-- RECORD EXTRACTS follows --

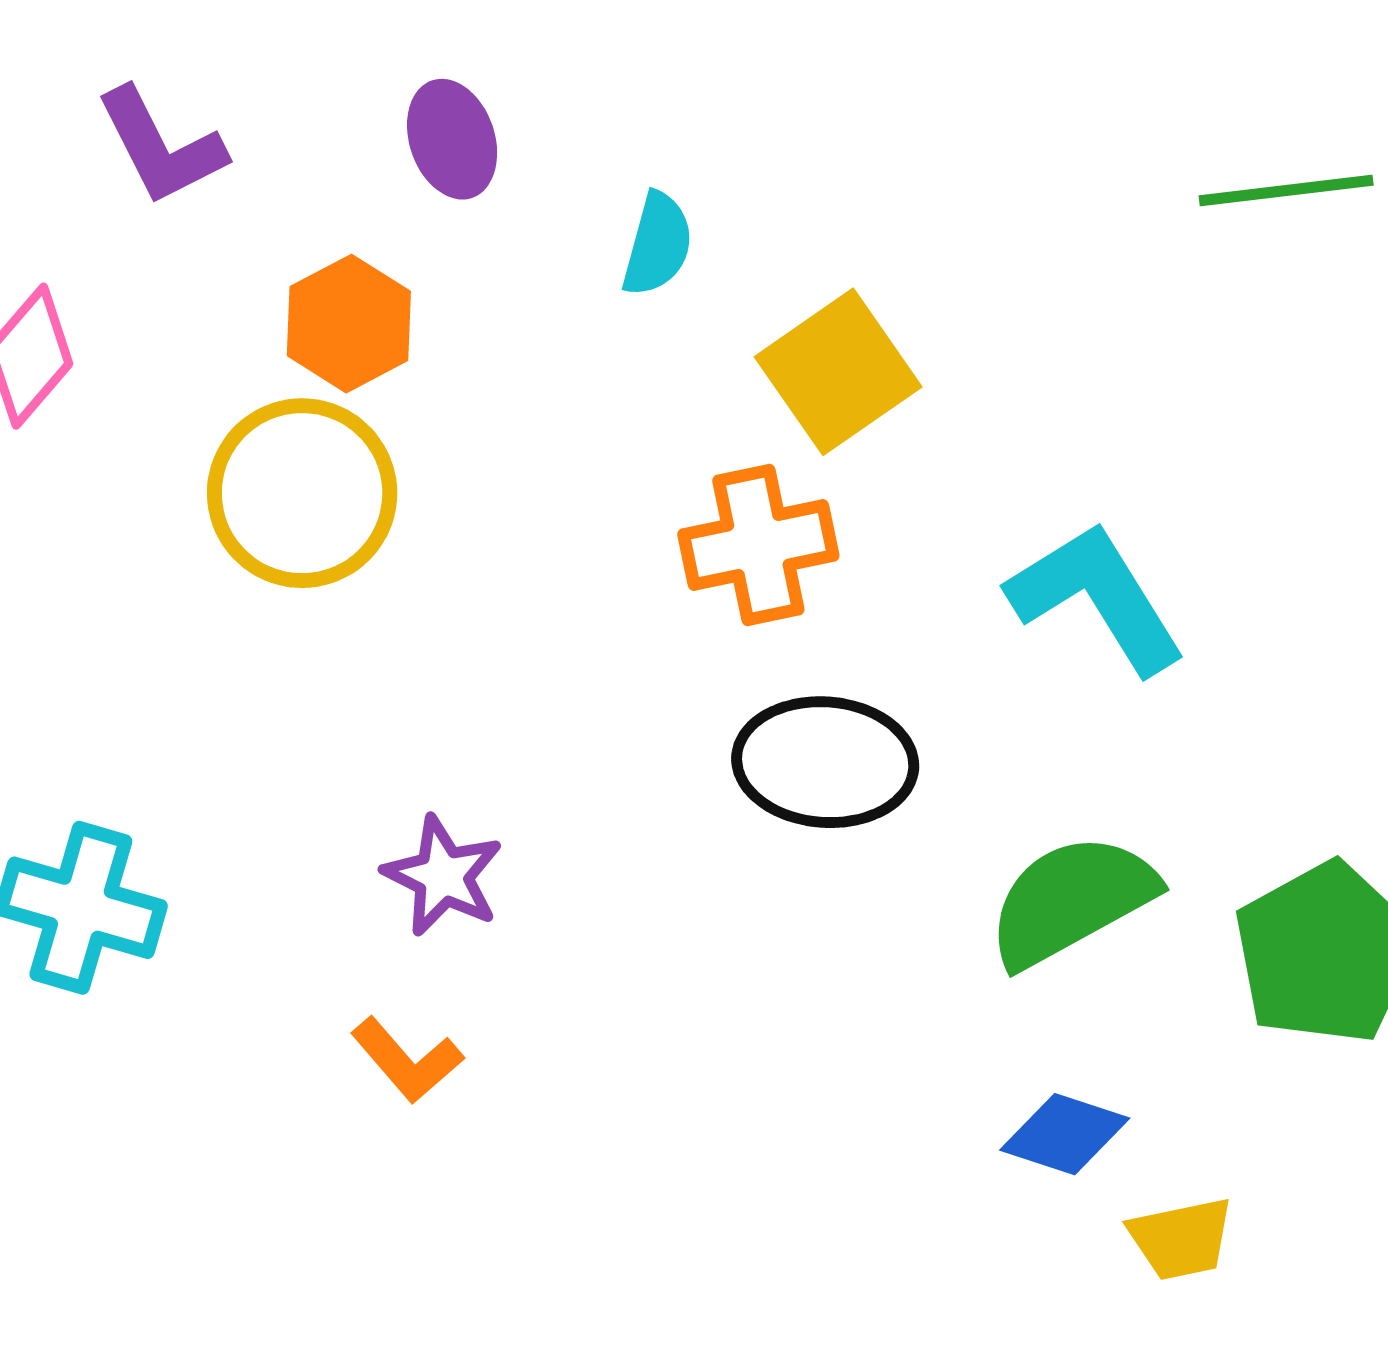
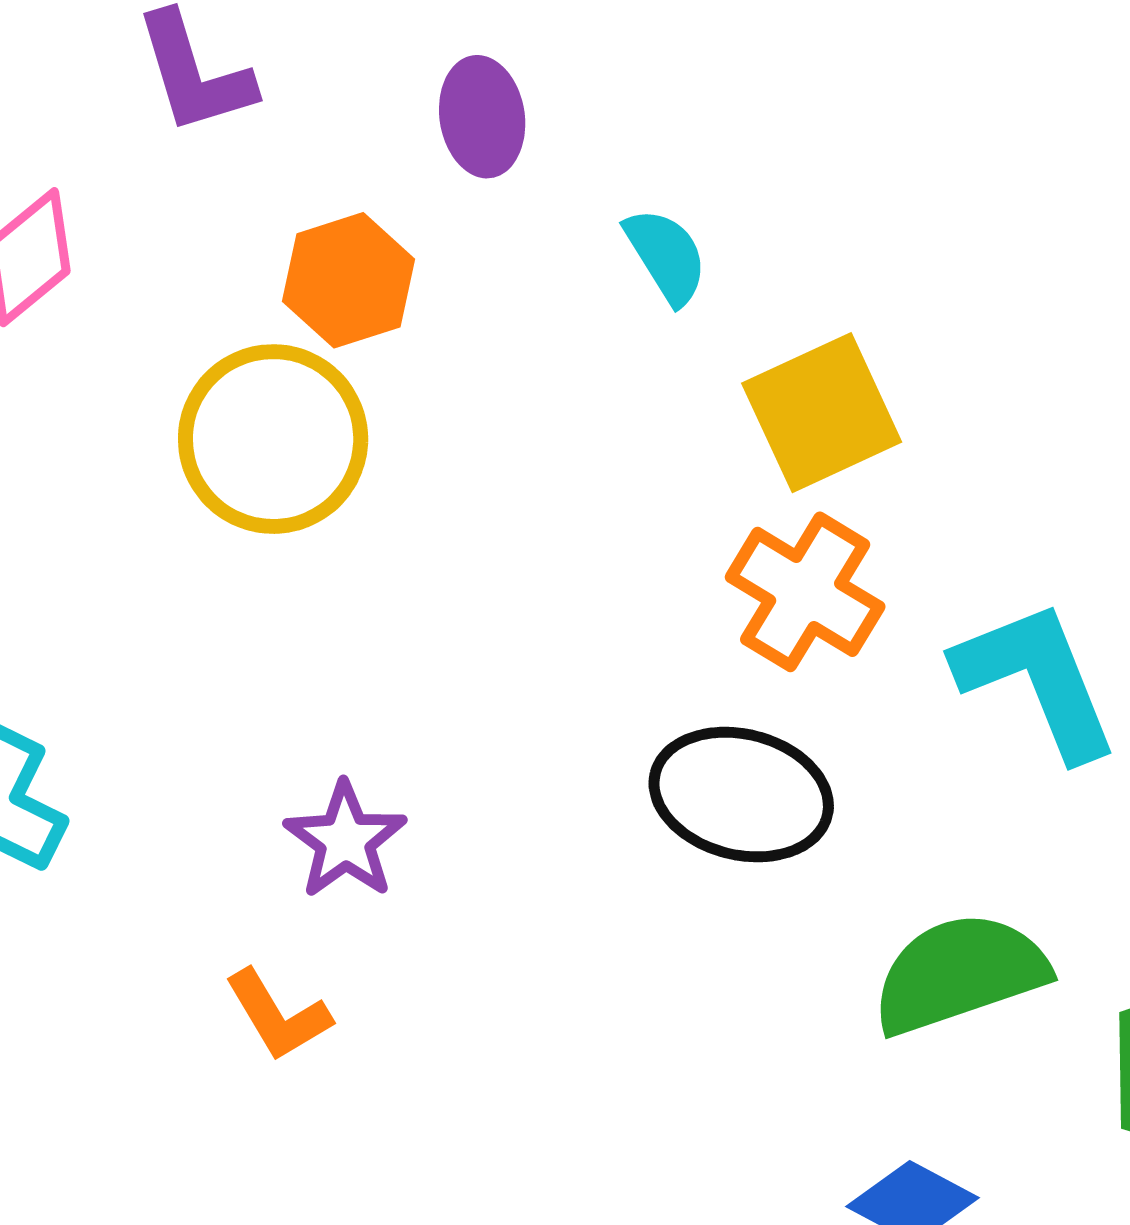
cyan semicircle: (658, 244) -> (666, 256), turned -57
orange cross: (758, 545) -> (805, 592), moved, turned 33

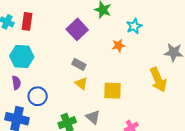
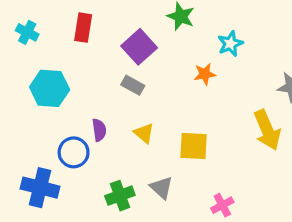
red rectangle: (27, 21) -> (83, 28), moved
gray rectangle: (79, 64) -> (133, 85), moved
purple semicircle: (16, 83) -> (99, 130), moved

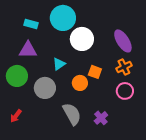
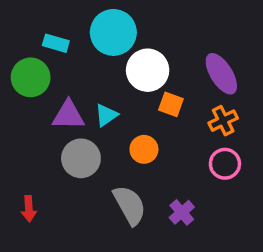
purple triangle: (28, 50) -> (68, 115), moved
orange square: (95, 72) -> (171, 104), moved
green circle: (17, 76) -> (31, 77), moved
red arrow: (16, 116) -> (29, 209), turned -40

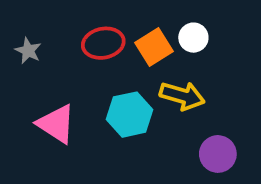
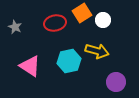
orange square: (154, 47) -> (82, 13), moved

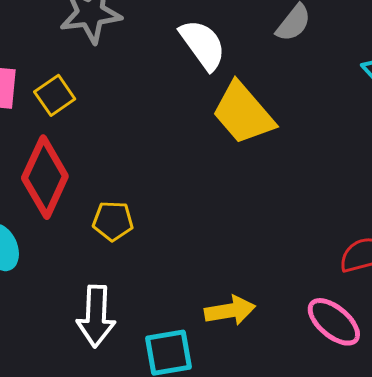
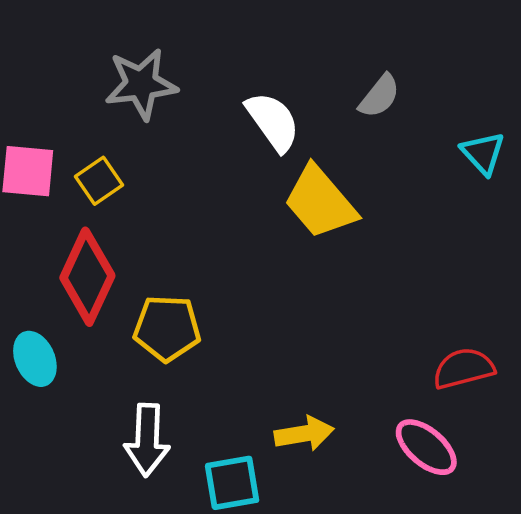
yellow pentagon: (113, 221) -> (167, 328), size x1.4

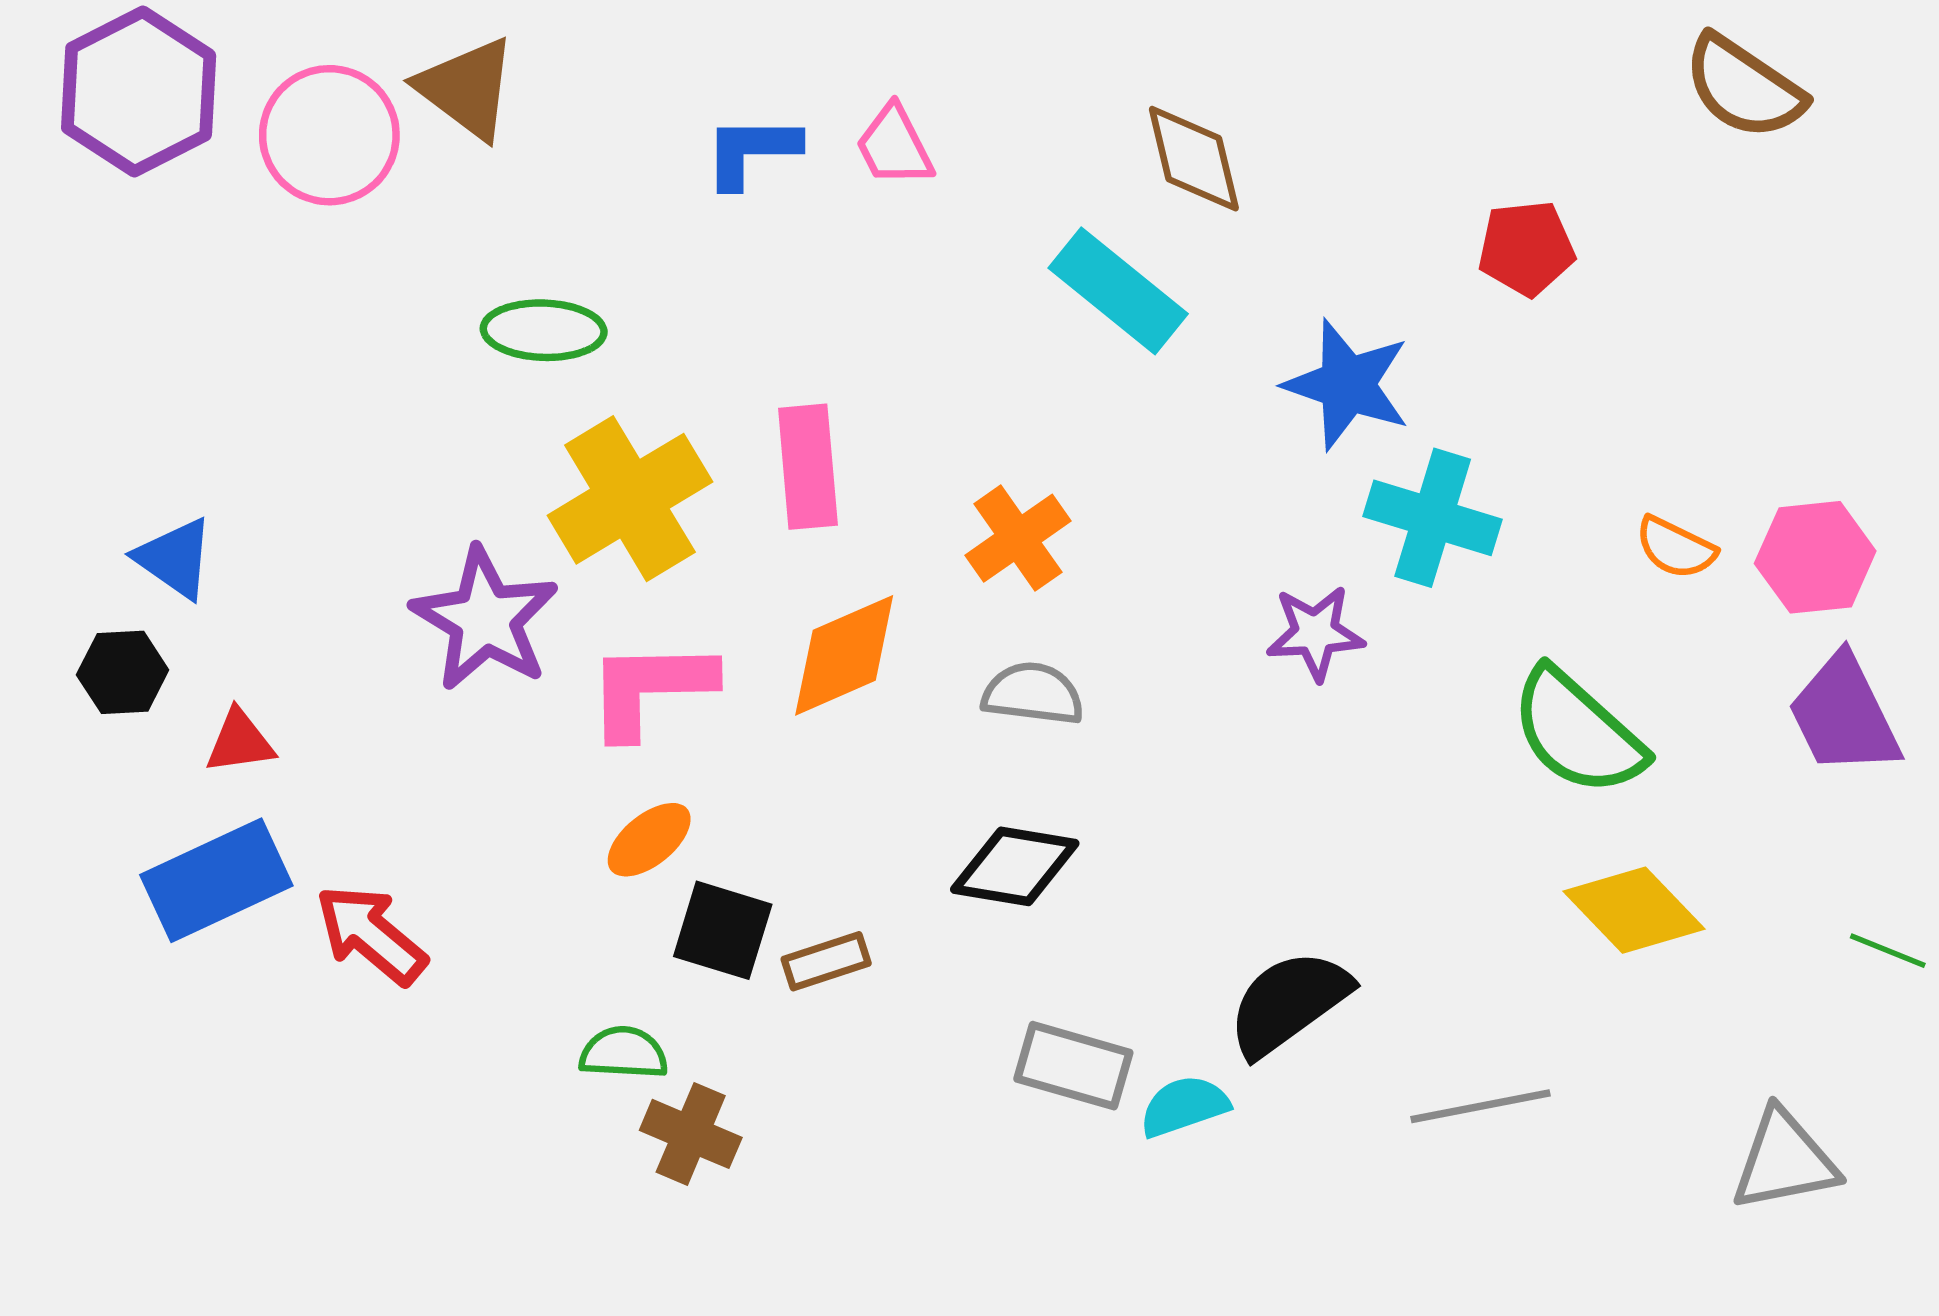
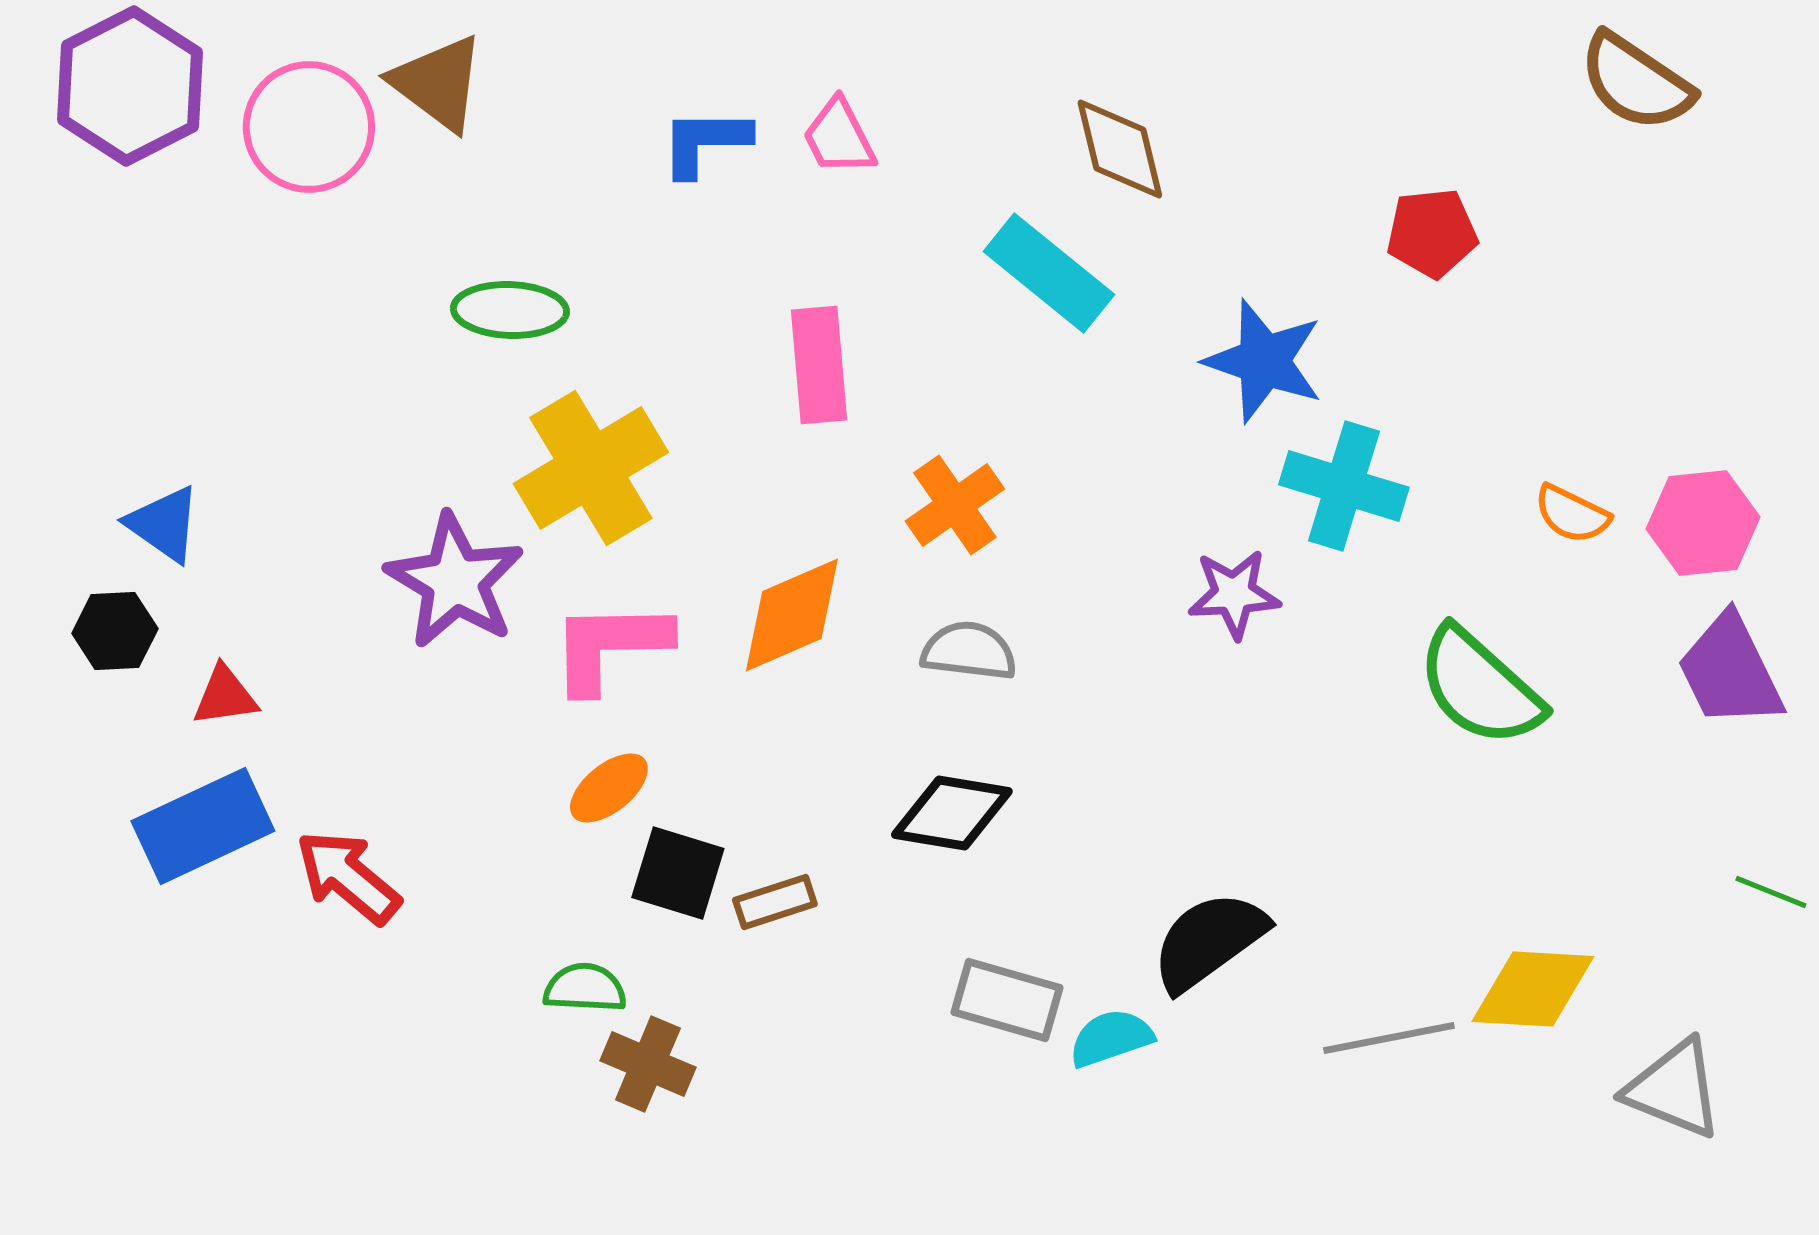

-- RECORD EXTRACTS concluded --

| WORK ITEM |
Going from the line that holds "orange square: (154, 47) -> (82, 13), moved" to the end of the listing above, copy each line exactly and nothing more, leaving pictures aside.

| TASK SOLUTION |
orange square: (154, 47) -> (82, 13), moved

yellow pentagon: (113, 221) -> (167, 328), size x1.4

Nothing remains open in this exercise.